### [Requirements]
Count the lines in the data below that contain the string "arco", matching case exactly. Reply with only the number.

### [Data listing]
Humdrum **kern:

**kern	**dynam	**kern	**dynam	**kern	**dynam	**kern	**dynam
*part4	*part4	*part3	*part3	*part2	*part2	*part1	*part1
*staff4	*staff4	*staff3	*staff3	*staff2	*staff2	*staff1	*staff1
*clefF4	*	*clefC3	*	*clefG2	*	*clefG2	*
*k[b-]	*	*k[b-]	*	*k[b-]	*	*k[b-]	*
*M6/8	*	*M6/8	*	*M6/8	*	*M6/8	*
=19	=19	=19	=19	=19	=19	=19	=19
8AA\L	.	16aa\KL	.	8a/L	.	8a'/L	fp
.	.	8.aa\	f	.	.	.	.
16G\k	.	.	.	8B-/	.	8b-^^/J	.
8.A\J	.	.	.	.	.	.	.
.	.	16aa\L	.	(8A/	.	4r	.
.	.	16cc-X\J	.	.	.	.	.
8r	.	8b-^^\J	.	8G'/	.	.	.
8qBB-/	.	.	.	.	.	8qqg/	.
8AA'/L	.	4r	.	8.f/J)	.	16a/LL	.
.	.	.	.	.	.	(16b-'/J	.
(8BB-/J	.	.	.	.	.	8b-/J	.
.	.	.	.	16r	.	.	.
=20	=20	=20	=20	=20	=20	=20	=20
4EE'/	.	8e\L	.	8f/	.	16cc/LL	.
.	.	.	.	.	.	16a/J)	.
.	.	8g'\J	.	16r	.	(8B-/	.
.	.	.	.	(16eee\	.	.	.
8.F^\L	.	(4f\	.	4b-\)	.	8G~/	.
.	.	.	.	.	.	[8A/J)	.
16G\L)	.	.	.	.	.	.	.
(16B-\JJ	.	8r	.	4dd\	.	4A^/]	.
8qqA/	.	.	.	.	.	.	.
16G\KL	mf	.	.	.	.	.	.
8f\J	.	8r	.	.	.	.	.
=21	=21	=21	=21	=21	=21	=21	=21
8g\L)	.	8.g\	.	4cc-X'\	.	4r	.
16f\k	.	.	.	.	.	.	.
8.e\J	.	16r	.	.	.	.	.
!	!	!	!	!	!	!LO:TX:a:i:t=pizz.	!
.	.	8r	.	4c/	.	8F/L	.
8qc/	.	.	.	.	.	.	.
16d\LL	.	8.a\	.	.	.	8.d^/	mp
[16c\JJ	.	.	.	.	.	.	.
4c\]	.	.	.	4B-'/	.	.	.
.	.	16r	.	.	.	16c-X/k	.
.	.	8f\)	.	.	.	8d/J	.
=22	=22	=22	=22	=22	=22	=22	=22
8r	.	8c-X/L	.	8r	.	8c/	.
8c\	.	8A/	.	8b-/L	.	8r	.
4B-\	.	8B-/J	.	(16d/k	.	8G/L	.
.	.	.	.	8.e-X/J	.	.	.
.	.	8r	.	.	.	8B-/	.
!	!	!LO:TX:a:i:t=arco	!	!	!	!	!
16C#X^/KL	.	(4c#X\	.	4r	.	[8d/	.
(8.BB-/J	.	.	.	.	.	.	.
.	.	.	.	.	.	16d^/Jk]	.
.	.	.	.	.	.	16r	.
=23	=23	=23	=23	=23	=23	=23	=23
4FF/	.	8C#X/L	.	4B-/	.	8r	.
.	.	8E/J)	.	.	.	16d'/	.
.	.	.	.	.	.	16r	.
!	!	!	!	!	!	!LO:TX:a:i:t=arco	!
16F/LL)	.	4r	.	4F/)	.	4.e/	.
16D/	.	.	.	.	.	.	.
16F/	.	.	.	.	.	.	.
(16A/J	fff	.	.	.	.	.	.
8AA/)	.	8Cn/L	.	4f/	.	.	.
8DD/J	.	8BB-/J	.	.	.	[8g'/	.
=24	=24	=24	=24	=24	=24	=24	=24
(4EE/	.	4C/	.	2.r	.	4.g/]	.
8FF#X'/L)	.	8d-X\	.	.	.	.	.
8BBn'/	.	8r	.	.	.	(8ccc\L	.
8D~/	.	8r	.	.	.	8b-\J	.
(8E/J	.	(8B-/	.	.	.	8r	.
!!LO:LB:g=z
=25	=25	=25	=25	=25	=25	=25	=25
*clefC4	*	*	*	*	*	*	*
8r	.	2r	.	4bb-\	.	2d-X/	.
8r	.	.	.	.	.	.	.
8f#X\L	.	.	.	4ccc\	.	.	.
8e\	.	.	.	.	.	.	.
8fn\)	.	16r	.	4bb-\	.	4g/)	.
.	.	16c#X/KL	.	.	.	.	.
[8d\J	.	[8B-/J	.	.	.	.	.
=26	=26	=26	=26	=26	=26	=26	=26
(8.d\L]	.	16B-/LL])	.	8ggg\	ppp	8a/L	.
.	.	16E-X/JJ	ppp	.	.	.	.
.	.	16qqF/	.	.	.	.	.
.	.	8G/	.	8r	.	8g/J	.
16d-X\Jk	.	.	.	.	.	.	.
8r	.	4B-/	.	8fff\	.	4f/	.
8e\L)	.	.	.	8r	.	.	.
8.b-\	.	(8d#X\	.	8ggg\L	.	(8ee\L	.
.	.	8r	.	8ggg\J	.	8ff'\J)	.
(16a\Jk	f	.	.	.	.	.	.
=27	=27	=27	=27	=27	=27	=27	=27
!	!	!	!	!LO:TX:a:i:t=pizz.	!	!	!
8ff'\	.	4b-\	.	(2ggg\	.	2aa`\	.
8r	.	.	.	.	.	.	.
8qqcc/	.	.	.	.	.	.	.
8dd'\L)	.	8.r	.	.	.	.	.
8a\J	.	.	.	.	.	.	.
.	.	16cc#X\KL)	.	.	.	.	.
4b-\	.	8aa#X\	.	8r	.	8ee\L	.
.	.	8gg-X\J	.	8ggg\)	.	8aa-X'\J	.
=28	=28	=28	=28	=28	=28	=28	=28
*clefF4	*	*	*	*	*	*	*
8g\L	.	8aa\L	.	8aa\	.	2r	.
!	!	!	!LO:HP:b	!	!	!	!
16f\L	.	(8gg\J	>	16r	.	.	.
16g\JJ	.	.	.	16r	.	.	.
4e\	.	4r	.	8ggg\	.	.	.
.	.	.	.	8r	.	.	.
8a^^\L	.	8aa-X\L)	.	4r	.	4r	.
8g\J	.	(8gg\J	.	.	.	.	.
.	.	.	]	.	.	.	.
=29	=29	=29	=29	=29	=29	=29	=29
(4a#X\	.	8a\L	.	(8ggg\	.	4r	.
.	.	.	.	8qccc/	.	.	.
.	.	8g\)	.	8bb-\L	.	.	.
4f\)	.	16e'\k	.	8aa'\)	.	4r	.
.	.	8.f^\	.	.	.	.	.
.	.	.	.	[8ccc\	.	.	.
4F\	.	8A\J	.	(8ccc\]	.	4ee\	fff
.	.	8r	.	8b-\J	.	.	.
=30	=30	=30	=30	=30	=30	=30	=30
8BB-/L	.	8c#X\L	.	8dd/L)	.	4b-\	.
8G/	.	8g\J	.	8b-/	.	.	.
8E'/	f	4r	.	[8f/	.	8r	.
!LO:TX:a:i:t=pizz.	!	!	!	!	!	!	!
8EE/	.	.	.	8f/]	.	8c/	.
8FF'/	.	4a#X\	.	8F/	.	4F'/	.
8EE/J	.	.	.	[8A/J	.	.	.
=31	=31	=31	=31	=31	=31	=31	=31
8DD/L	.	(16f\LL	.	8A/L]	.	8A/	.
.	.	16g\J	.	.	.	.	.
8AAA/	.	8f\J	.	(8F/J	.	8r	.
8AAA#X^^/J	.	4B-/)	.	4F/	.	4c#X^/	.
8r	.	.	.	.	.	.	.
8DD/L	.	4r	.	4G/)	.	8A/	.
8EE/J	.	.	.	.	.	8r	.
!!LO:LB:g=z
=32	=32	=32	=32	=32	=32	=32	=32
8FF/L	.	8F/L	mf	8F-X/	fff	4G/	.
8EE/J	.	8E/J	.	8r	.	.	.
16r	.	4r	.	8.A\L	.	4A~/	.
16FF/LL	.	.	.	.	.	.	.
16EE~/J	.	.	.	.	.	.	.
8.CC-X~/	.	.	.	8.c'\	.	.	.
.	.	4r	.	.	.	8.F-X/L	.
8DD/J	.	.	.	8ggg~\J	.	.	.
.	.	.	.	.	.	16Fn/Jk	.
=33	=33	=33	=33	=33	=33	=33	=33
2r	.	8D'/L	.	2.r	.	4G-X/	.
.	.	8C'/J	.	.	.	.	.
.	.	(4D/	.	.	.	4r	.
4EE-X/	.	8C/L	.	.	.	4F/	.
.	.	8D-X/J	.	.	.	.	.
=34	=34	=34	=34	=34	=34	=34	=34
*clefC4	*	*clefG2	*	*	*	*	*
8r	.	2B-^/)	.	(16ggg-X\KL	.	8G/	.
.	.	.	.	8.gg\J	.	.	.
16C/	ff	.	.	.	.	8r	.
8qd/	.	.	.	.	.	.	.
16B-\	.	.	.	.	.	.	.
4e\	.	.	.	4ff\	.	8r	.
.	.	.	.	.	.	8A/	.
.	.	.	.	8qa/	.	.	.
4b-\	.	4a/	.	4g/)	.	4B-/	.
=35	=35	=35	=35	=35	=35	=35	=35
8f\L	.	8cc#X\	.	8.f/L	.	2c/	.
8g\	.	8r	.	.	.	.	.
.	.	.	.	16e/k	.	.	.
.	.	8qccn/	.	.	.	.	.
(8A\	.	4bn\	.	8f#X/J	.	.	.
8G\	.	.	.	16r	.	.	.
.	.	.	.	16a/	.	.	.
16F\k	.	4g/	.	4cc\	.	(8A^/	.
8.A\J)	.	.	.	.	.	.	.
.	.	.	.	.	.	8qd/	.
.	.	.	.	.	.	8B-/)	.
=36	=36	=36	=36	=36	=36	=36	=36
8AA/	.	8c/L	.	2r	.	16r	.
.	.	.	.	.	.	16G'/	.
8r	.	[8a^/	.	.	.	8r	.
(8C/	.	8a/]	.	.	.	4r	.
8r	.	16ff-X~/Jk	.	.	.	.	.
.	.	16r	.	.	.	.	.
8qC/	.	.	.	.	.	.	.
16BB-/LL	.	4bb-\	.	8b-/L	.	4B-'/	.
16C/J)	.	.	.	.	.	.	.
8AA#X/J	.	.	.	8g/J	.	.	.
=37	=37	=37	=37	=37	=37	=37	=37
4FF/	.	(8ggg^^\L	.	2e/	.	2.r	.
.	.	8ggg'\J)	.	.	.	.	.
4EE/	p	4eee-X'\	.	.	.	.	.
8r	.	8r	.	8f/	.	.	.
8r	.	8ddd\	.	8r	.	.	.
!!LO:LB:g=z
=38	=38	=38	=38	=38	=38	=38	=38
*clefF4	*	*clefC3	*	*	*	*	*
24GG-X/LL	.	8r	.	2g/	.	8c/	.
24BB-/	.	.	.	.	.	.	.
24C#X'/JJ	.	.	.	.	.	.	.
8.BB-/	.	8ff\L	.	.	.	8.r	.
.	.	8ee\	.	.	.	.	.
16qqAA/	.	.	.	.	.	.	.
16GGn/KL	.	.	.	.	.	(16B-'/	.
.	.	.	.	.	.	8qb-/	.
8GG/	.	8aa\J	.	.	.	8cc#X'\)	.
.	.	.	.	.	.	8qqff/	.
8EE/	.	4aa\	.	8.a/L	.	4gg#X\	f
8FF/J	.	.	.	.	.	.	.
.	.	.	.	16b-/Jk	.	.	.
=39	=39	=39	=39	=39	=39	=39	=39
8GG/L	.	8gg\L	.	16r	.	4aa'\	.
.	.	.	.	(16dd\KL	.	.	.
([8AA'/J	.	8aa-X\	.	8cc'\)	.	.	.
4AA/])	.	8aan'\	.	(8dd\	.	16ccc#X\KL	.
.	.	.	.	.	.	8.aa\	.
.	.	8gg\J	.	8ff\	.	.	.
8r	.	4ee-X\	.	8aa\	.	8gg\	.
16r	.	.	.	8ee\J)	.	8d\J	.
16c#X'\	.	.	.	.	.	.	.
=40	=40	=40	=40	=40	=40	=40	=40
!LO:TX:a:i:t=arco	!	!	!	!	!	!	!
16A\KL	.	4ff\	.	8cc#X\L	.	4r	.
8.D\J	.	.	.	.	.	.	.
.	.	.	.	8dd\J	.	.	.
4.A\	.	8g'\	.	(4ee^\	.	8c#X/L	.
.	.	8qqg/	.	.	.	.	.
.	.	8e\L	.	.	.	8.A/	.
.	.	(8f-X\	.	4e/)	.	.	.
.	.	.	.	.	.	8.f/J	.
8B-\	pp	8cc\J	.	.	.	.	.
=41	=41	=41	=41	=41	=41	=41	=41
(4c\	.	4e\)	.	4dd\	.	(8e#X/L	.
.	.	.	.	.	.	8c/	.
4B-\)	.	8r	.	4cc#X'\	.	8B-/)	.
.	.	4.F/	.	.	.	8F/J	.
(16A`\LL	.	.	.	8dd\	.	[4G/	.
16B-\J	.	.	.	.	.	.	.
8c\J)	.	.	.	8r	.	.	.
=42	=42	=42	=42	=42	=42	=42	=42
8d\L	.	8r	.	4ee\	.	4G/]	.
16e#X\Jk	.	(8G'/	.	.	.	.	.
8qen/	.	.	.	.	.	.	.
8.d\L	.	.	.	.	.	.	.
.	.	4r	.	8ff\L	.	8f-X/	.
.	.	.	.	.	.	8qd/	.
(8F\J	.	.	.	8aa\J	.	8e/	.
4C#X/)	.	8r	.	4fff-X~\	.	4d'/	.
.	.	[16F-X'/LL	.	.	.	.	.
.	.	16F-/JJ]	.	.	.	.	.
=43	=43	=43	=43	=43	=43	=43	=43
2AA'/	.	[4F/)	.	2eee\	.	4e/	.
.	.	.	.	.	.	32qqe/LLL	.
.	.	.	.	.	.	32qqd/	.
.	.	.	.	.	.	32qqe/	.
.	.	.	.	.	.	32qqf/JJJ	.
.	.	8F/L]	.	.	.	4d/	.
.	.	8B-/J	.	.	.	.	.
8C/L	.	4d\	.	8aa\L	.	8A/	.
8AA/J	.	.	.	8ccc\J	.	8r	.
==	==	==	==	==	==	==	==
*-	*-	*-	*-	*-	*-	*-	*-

### [Correct output]
3